- [WHAT YOU NEED TO DO]:
Your task is to copy the stretch of lines in the records below that begins with the line containing "KEYS3 pin K2: 3 -> 6" and ends with the line containing "PIXELS1 pin DIN: 9 -> A1", exactly as written, with nothing added.

- [INPUT DATA]:
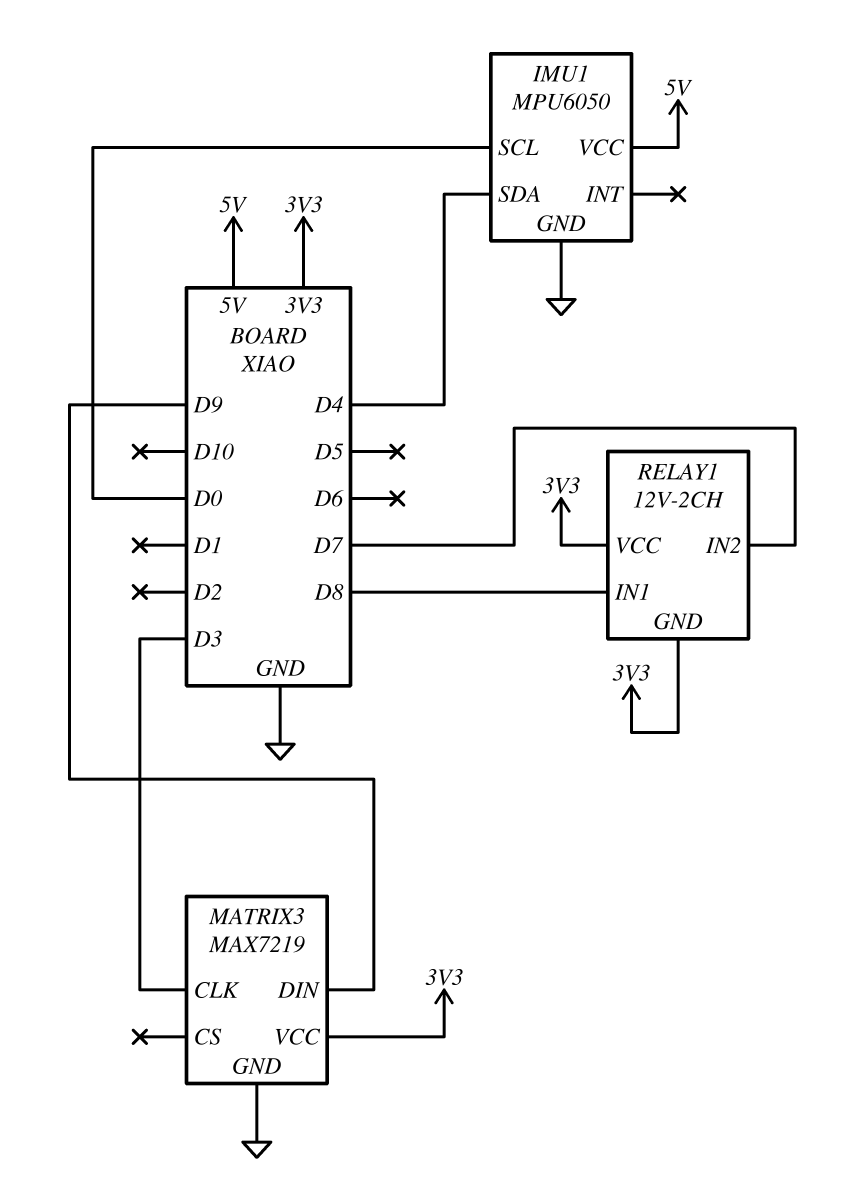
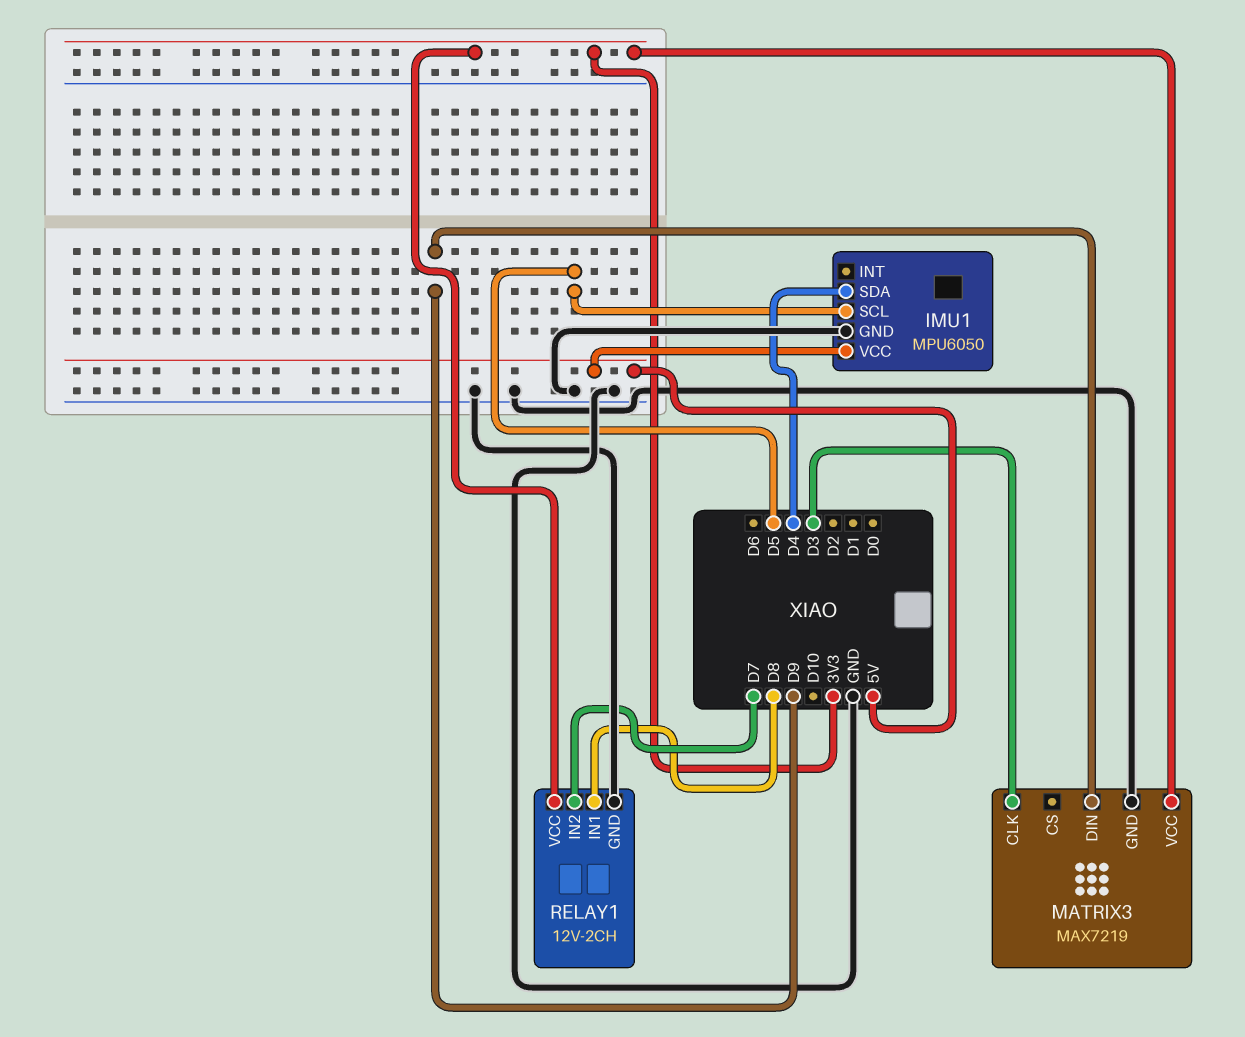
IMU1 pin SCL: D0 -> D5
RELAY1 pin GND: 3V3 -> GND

...

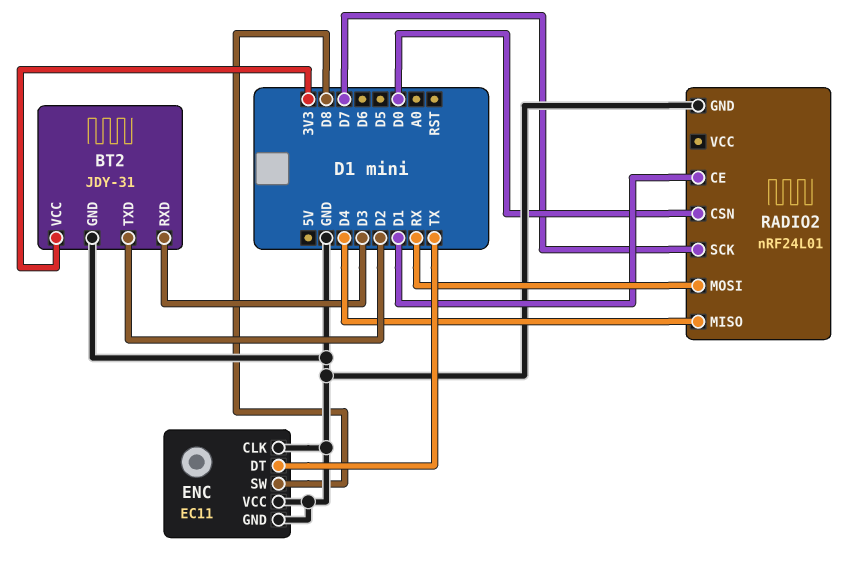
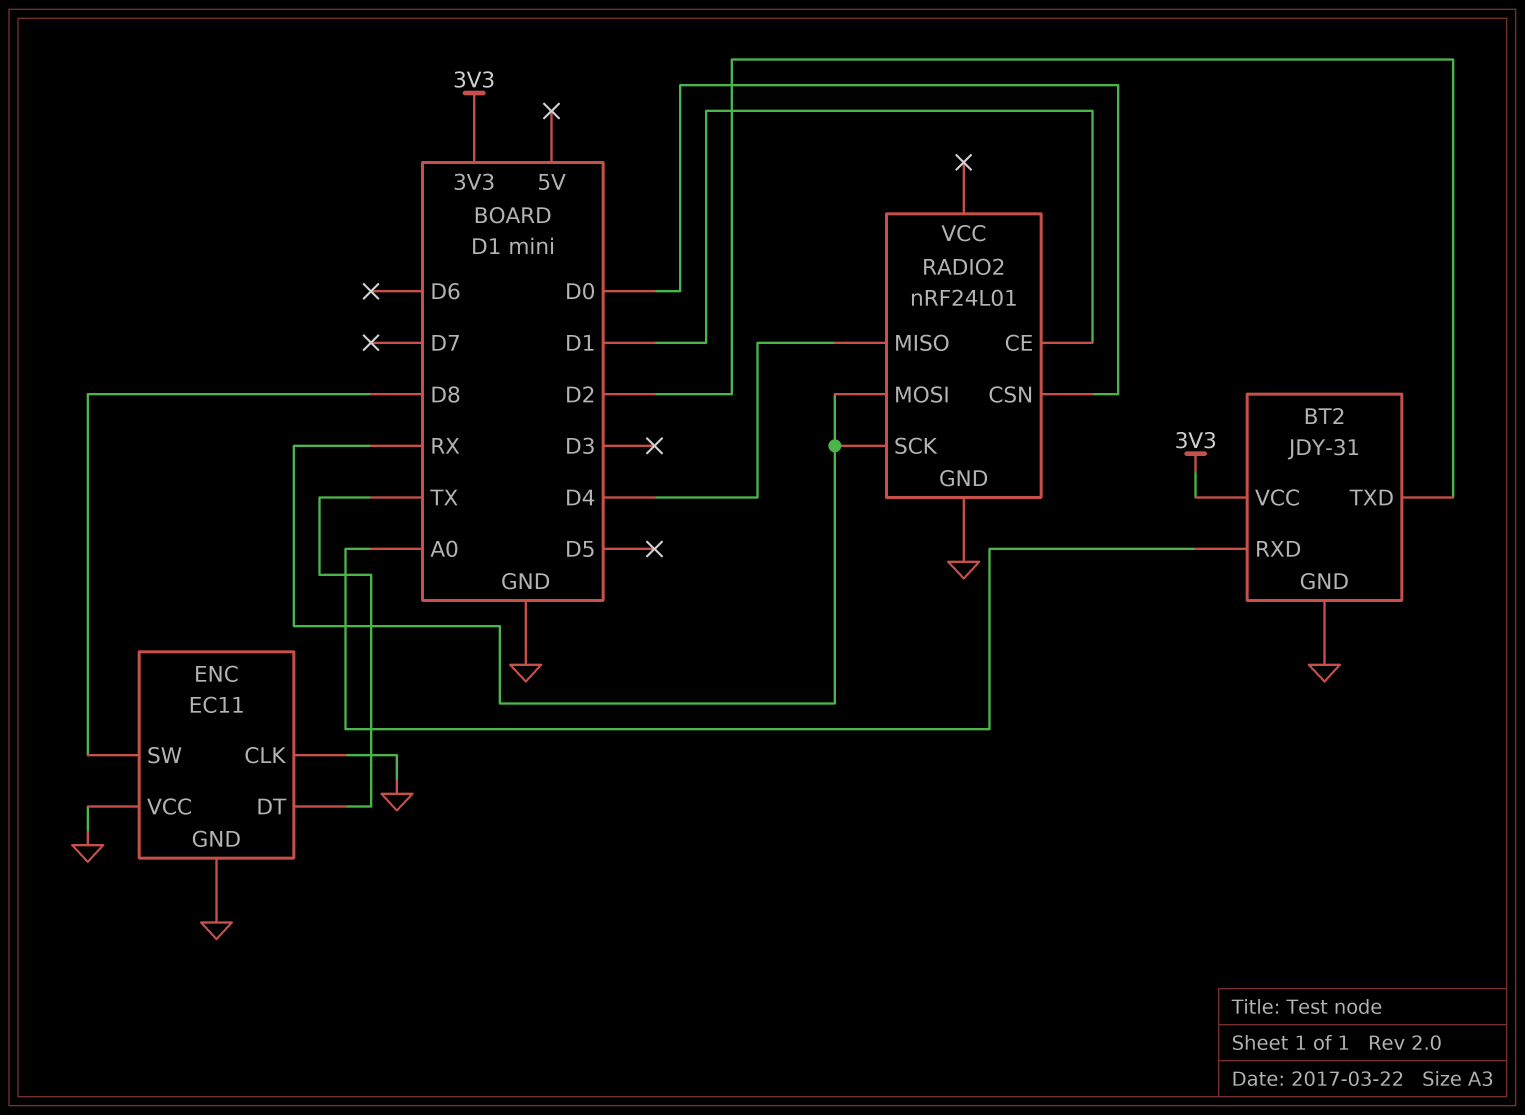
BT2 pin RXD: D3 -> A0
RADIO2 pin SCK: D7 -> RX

...

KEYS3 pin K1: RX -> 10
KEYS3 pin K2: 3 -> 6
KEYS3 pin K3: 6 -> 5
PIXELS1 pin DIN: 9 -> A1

- [ANSWER BOX]:
KEYS3 pin K2: 3 -> 6
KEYS3 pin K3: 6 -> 5
PIXELS1 pin DIN: 9 -> A1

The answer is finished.